**Work instructions**
Give a faithful, exact copy of all entries, minus the images.

(Dataset excerpts)
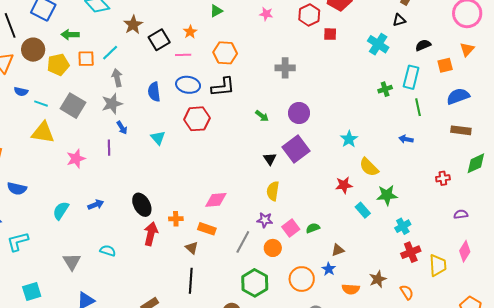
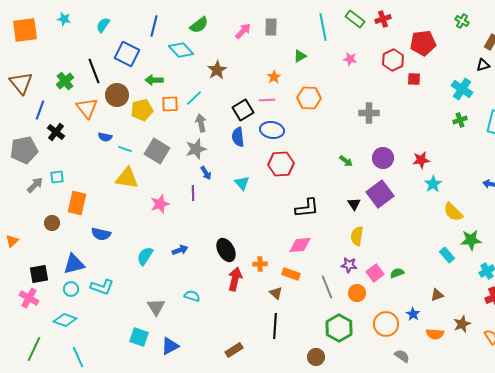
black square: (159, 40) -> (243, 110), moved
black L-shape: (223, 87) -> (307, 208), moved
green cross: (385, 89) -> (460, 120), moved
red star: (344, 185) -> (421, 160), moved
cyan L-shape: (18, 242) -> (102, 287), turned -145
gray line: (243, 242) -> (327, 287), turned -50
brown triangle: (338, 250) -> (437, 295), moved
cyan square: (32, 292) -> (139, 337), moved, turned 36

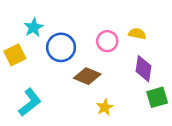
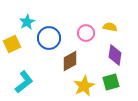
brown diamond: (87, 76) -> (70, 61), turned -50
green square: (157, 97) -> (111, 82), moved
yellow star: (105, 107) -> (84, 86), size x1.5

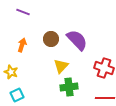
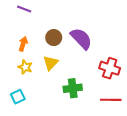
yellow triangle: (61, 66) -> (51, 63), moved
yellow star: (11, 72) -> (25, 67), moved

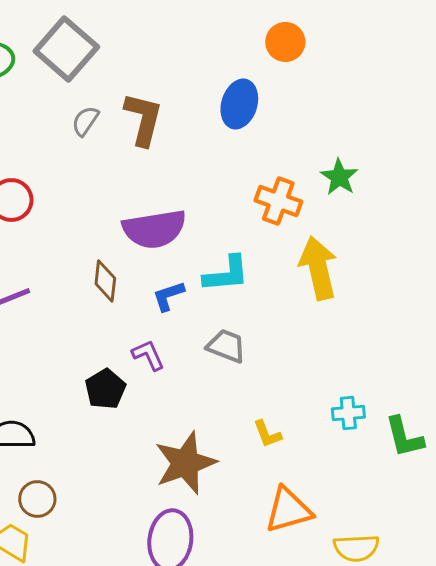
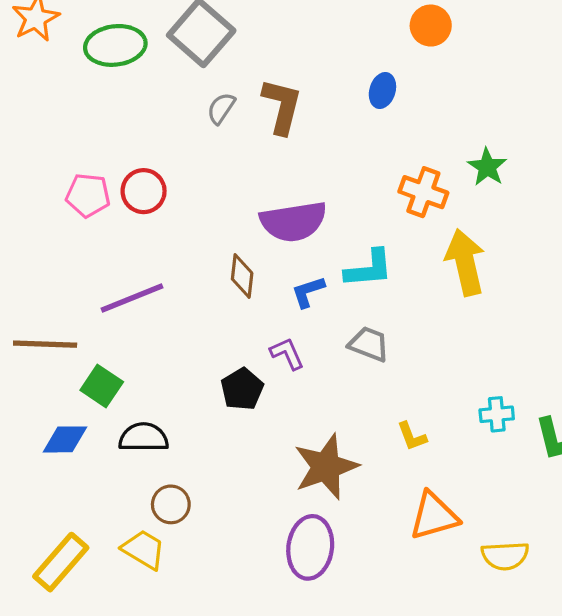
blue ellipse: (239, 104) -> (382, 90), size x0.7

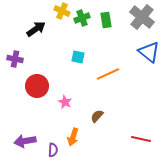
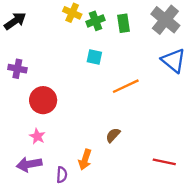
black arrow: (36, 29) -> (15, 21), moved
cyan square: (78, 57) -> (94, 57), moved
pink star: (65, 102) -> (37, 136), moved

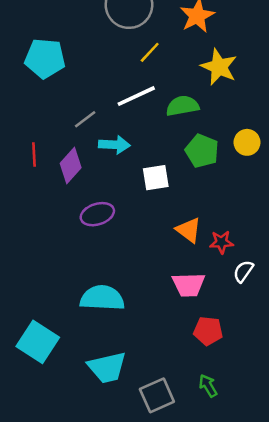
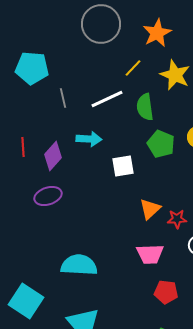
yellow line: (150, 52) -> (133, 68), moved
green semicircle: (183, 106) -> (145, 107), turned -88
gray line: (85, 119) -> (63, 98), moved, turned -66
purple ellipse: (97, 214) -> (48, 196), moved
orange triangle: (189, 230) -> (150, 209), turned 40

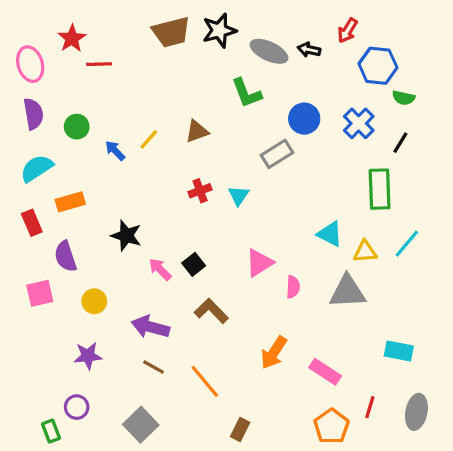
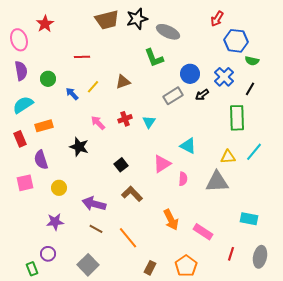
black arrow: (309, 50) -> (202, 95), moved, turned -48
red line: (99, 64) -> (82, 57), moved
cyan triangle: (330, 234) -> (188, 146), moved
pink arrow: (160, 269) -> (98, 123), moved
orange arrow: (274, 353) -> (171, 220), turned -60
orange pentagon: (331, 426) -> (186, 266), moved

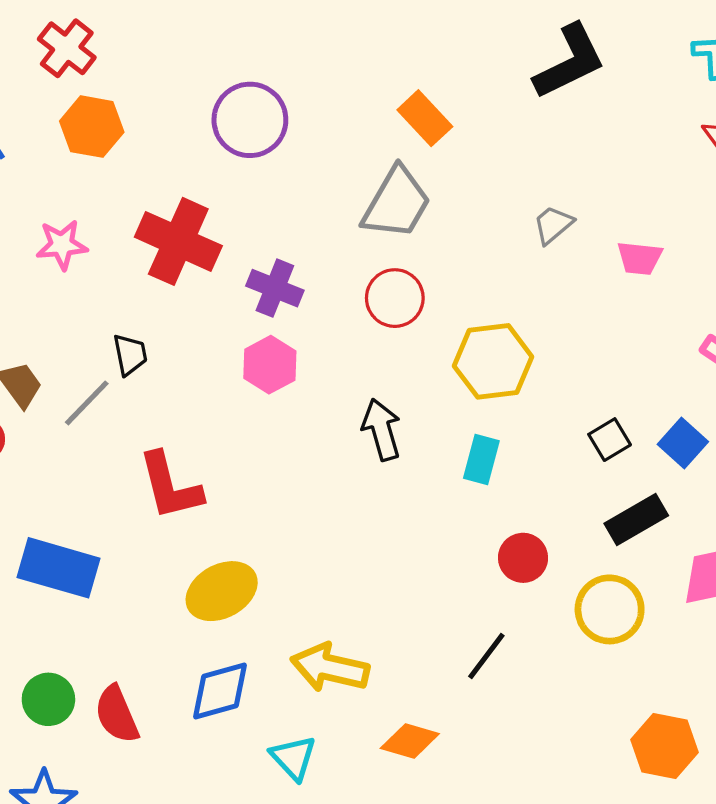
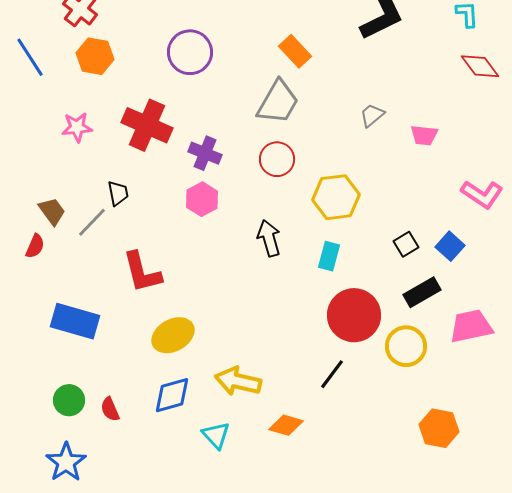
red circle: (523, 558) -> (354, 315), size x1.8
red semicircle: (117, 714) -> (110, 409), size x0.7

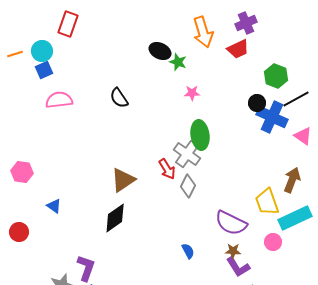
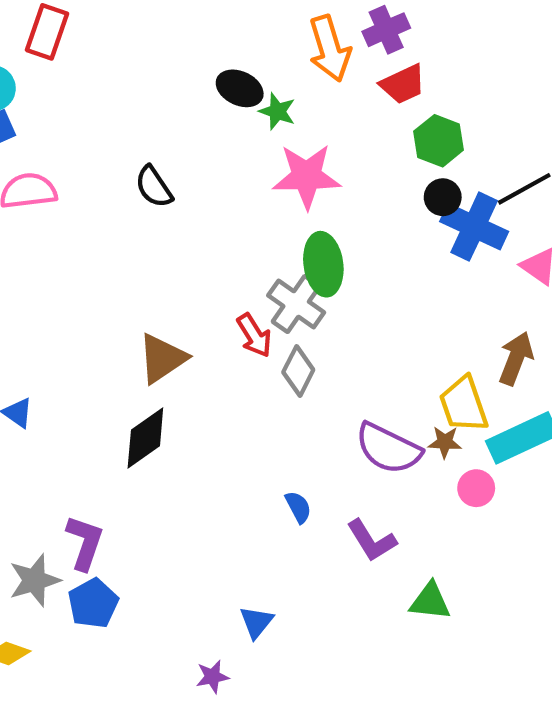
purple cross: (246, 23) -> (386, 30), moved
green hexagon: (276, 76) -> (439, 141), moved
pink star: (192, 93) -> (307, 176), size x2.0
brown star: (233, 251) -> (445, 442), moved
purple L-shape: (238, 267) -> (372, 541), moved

**Result of the exercise**
black square: (159, 40) -> (243, 110), moved
black L-shape: (223, 87) -> (307, 208), moved
green cross: (385, 89) -> (460, 120), moved
red star: (344, 185) -> (421, 160), moved
cyan L-shape: (18, 242) -> (102, 287), turned -145
gray line: (243, 242) -> (327, 287), turned -50
brown triangle: (338, 250) -> (437, 295), moved
cyan square: (32, 292) -> (139, 337), moved, turned 36

brown diamond: (87, 76) -> (70, 61), turned -50
green square: (157, 97) -> (111, 82), moved
yellow star: (105, 107) -> (84, 86), size x1.5

yellow triangle: (61, 66) -> (51, 63), moved
yellow star: (11, 72) -> (25, 67), moved

blue ellipse: (239, 104) -> (382, 90), size x0.7

black arrow: (36, 29) -> (15, 21), moved
cyan square: (78, 57) -> (94, 57), moved
pink star: (65, 102) -> (37, 136), moved

yellow line: (150, 52) -> (133, 68), moved
green semicircle: (183, 106) -> (145, 107), turned -88
gray line: (85, 119) -> (63, 98), moved, turned -66
purple ellipse: (97, 214) -> (48, 196), moved
orange triangle: (189, 230) -> (150, 209), turned 40

black arrow: (309, 50) -> (202, 95), moved, turned -48
red line: (99, 64) -> (82, 57), moved
cyan triangle: (330, 234) -> (188, 146), moved
pink arrow: (160, 269) -> (98, 123), moved
orange arrow: (274, 353) -> (171, 220), turned -60
orange pentagon: (331, 426) -> (186, 266), moved

red circle: (523, 558) -> (354, 315), size x1.8
red semicircle: (117, 714) -> (110, 409), size x0.7

purple cross: (246, 23) -> (386, 30), moved
green hexagon: (276, 76) -> (439, 141), moved
pink star: (192, 93) -> (307, 176), size x2.0
brown star: (233, 251) -> (445, 442), moved
purple L-shape: (238, 267) -> (372, 541), moved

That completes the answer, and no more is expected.